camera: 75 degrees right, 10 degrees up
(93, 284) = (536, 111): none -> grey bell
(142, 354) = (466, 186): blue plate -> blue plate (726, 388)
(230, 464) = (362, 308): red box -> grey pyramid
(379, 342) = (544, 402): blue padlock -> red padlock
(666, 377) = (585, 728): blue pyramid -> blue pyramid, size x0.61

-------

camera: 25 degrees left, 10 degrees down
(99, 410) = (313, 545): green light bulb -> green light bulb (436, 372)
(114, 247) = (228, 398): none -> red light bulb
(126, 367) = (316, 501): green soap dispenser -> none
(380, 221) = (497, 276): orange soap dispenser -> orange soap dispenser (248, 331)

-------

### Task
Would you retype the lines above from the one with "(114, 247) = (228, 398): none" down to the one with "(380, 221) = (497, 276): orange", word for word, both ends included and no other lines?

### Answer for this exercise
(114, 247) = (228, 398): none -> red light bulb
(126, 367) = (316, 501): green soap dispenser -> none
(380, 221) = (497, 276): orange soap dispenser -> orange soap dispenser (248, 331)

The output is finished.